Spatial object tracking data:
........
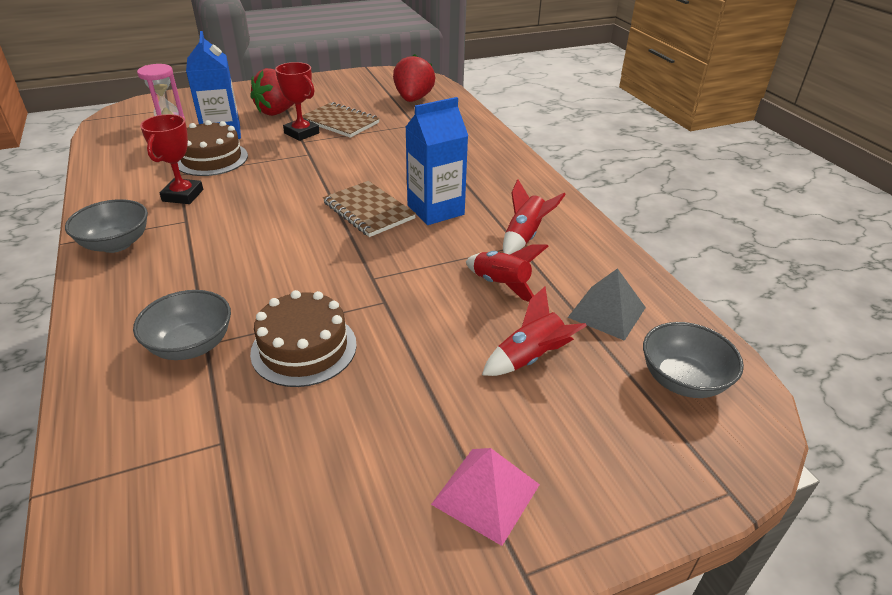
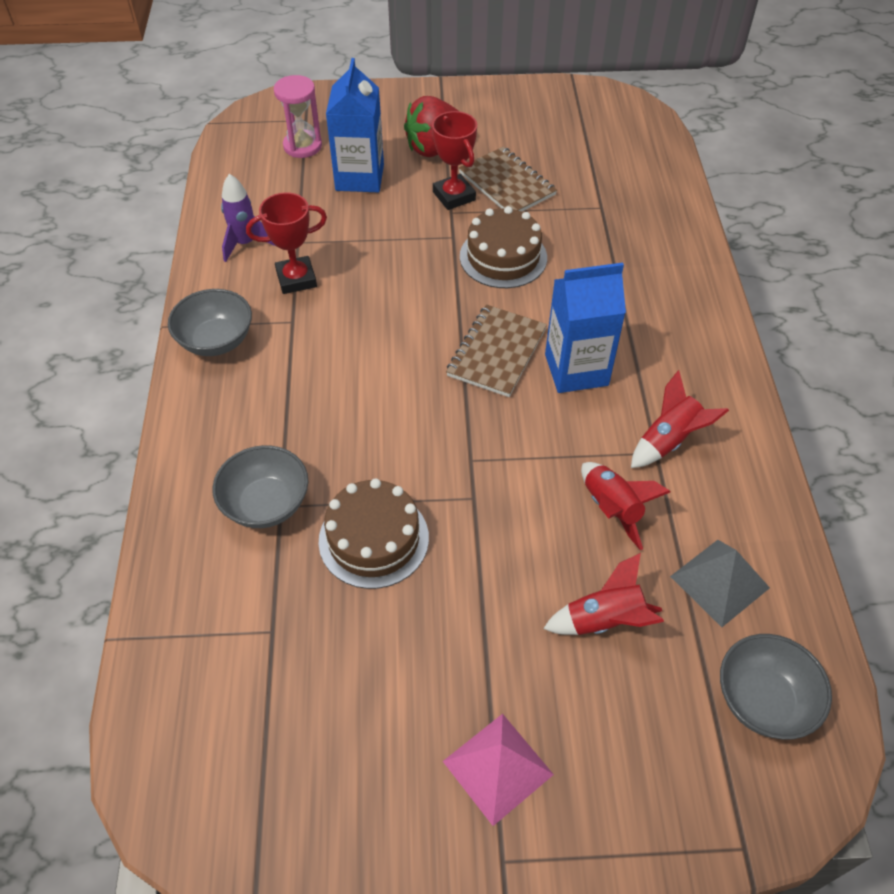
camera: 20 degrees right, 15 degrees up
red trophy [140,114,203,204] -> red trophy turned 45 degrees clockwise [246,192,327,294]
brown cake [177,120,248,176] -> brown cake moved to [460,206,547,288]
brown notebook [323,181,416,237] -> brown notebook turned 45 degrees clockwise [446,304,547,397]
red strawberry [393,54,435,102] -> none
none -> purple rocket [221,174,275,262]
........
What to work on :: Starting at the line that contains "brown cake [177,120,248,176]", write out every line to the end of the entries, exactly as given.

Completed task ::
brown cake [177,120,248,176] -> brown cake moved to [460,206,547,288]
brown notebook [323,181,416,237] -> brown notebook turned 45 degrees clockwise [446,304,547,397]
red strawberry [393,54,435,102] -> none
none -> purple rocket [221,174,275,262]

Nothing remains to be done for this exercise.